_THE TASK_
Copy the lines of the listing between the line holding "Who is more" and the line holding "Clearly, yellow matte", inclusive, without changing anything.

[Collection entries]
## Start
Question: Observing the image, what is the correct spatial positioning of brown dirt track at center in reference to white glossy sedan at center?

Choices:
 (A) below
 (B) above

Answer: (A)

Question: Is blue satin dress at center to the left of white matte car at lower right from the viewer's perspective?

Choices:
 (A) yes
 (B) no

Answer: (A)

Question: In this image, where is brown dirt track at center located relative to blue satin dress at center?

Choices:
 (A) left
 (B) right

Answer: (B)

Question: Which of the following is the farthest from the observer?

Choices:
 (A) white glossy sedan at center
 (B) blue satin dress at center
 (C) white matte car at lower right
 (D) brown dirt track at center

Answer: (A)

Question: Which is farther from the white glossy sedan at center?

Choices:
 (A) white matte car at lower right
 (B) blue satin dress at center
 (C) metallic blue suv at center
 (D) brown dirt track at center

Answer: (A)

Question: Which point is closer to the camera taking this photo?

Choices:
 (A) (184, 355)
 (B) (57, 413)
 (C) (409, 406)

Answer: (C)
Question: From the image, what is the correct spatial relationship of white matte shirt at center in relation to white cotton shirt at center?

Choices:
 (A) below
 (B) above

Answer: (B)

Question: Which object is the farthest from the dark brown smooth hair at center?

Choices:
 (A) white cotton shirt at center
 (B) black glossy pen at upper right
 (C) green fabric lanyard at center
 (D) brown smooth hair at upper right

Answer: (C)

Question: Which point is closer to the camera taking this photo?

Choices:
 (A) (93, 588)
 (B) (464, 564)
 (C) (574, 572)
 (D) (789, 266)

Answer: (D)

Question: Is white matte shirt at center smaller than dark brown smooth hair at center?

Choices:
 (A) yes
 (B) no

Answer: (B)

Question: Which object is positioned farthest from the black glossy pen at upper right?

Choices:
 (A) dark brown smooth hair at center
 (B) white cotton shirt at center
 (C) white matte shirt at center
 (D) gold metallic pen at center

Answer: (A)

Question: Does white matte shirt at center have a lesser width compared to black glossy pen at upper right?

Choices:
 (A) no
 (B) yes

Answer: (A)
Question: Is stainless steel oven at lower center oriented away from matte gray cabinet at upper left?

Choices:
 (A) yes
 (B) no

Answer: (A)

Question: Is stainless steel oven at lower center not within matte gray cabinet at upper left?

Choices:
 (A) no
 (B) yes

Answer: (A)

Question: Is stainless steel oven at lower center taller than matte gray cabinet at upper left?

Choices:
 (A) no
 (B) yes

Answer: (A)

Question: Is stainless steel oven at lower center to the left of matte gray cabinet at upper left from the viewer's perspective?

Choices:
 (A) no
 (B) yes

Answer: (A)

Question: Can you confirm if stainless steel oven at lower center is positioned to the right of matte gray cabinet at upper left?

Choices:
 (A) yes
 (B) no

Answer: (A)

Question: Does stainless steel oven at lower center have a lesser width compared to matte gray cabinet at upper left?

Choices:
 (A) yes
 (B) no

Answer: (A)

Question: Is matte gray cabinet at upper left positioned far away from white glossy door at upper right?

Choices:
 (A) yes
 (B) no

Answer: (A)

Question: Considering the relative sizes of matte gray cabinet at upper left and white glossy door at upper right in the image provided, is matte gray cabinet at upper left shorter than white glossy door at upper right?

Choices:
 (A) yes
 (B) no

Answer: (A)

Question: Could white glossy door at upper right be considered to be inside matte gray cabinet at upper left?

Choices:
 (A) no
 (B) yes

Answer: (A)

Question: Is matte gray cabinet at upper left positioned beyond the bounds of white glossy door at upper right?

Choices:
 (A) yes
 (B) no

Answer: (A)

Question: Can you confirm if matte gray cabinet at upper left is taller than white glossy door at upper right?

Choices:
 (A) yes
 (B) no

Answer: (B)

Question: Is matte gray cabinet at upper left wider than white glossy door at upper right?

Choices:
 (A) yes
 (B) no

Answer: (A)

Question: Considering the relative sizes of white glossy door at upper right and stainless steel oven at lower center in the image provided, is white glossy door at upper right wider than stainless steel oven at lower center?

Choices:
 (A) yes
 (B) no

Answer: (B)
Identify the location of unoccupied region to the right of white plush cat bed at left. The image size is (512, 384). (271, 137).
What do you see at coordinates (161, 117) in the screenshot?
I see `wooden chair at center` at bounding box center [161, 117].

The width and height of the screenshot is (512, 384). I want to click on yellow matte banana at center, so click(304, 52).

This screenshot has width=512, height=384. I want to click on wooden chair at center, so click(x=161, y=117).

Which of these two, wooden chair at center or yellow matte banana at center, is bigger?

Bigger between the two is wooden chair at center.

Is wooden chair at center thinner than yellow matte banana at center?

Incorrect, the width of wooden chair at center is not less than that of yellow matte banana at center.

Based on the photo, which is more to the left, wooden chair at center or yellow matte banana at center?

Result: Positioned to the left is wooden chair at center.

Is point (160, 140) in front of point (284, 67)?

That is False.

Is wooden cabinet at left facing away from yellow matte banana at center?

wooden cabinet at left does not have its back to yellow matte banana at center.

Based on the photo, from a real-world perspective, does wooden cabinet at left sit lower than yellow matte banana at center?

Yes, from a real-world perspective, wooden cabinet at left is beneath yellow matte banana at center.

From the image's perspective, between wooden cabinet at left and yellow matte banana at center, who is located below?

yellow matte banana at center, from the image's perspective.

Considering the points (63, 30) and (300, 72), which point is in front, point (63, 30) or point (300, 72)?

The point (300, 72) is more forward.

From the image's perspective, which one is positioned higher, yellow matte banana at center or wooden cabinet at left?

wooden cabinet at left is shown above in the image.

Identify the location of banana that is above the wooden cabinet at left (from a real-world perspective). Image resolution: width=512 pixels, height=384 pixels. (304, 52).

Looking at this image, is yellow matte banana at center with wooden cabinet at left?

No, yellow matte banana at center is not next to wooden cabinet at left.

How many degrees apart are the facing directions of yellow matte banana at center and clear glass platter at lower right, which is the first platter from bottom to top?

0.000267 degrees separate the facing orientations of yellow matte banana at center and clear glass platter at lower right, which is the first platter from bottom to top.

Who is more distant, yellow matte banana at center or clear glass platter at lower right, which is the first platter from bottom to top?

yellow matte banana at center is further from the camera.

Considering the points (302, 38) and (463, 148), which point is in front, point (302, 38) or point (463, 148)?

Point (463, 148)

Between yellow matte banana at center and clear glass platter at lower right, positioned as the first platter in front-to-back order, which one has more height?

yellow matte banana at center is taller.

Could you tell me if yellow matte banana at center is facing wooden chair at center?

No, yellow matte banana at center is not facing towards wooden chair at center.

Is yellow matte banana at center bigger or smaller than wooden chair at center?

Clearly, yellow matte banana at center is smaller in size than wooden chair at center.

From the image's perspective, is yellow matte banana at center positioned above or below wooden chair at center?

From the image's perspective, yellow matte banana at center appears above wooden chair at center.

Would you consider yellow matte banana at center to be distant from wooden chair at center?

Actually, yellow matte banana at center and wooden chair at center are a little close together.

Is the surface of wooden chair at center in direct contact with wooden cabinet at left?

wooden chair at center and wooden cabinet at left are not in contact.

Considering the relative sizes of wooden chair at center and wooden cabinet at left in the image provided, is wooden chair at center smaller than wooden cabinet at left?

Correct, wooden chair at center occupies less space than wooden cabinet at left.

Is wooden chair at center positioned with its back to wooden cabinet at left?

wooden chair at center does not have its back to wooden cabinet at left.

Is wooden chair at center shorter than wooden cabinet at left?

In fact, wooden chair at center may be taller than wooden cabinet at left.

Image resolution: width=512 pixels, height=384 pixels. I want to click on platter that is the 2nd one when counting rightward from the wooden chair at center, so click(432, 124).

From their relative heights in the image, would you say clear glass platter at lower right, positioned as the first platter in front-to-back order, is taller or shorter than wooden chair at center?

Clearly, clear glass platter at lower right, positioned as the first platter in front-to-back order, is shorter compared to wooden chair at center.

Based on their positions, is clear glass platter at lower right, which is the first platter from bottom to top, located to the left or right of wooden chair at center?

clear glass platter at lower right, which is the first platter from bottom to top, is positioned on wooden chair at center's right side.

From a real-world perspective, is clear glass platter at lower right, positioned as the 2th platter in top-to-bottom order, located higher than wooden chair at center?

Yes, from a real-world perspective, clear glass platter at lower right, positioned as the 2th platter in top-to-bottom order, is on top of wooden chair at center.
## End
_RESPONSE TO THIS TASK_
Who is more distant, yellow matte banana at center or clear glass platter at lower right, which is the first platter from bottom to top?

yellow matte banana at center is further from the camera.

Considering the points (302, 38) and (463, 148), which point is in front, point (302, 38) or point (463, 148)?

Point (463, 148)

Between yellow matte banana at center and clear glass platter at lower right, positioned as the first platter in front-to-back order, which one has more height?

yellow matte banana at center is taller.

Could you tell me if yellow matte banana at center is facing wooden chair at center?

No, yellow matte banana at center is not facing towards wooden chair at center.

Is yellow matte banana at center bigger or smaller than wooden chair at center?

Clearly, yellow matte banana at center is smaller in size than wooden chair at center.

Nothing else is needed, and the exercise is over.